WHAT TO DO: Output, exactly as written, the lines below from the one that has "C110: 6.8nF (GND, VCTRL) -> 1nF (GND, VCTRL)" through the one that has "C111: 100nF (MID, VN) -> 100nF (SUM, VN)"; nothing else, and no pictures.

(Records from a data source)
----
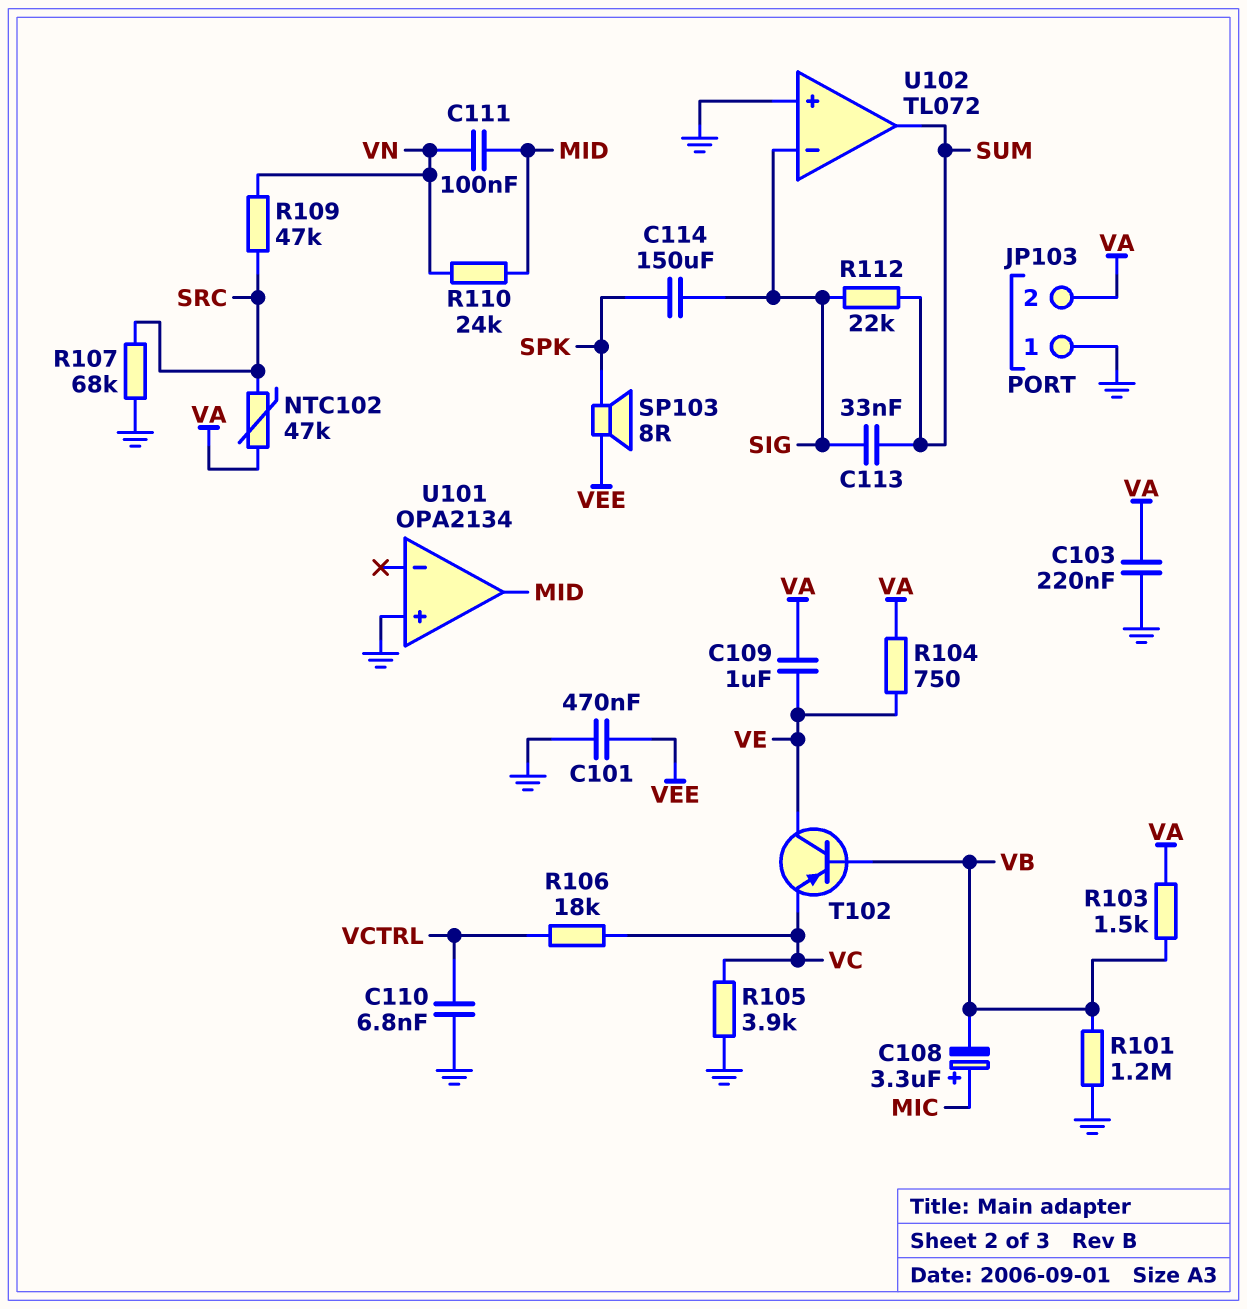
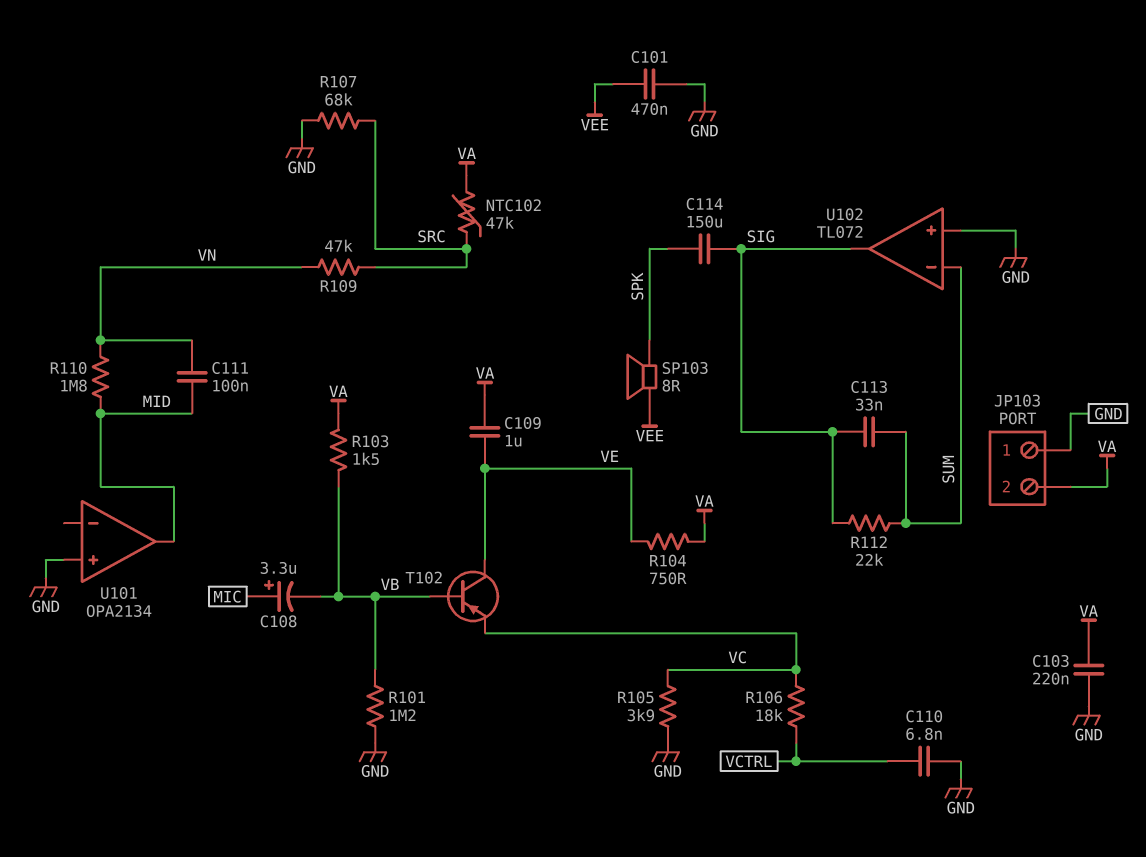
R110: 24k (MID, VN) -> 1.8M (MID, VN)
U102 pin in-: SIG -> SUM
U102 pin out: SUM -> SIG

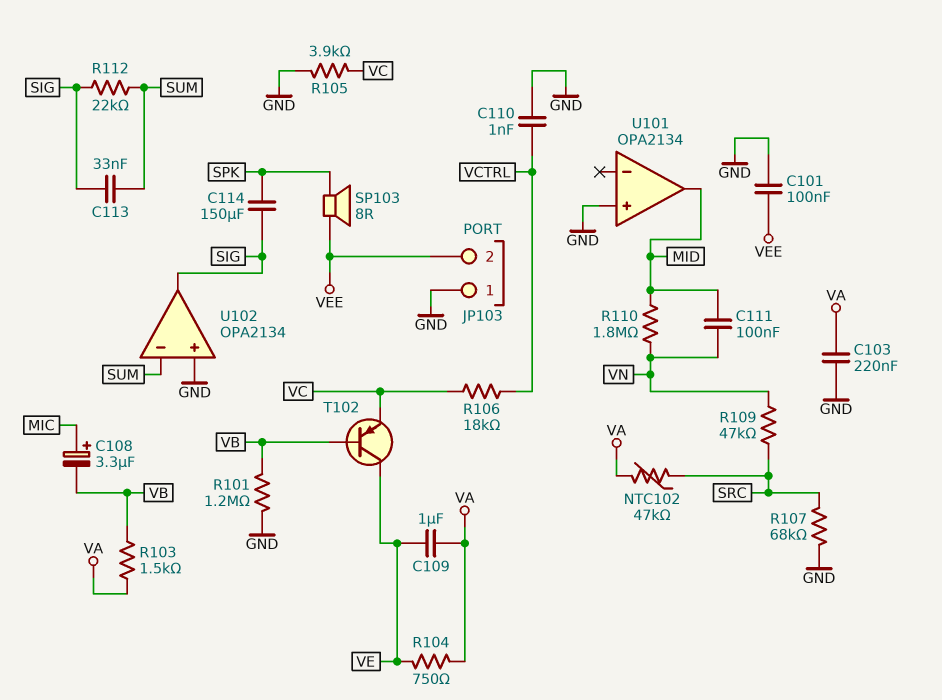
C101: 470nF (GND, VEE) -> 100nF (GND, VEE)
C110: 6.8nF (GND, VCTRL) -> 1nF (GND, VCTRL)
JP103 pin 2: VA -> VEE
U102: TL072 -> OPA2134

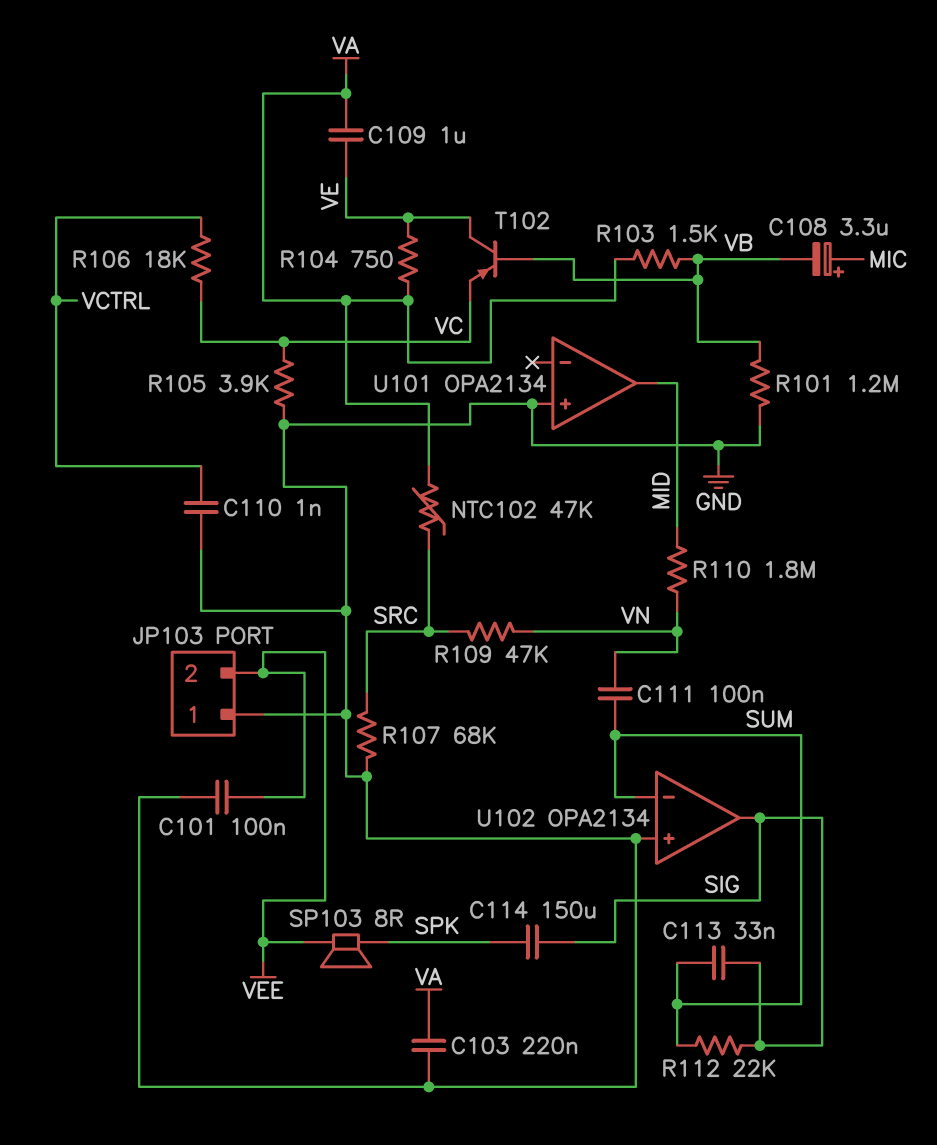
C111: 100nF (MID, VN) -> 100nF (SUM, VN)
----
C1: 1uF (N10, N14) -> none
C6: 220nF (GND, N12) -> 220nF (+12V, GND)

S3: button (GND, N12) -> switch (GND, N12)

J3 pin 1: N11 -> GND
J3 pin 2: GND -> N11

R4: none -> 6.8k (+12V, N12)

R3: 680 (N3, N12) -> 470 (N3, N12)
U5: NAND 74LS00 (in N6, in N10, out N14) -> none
----
SOLVED EXERCISE:
C110: 6.8nF (GND, VCTRL) -> 1nF (GND, VCTRL)
JP103 pin 2: VA -> VEE
U102: TL072 -> OPA2134

C111: 100nF (MID, VN) -> 100nF (SUM, VN)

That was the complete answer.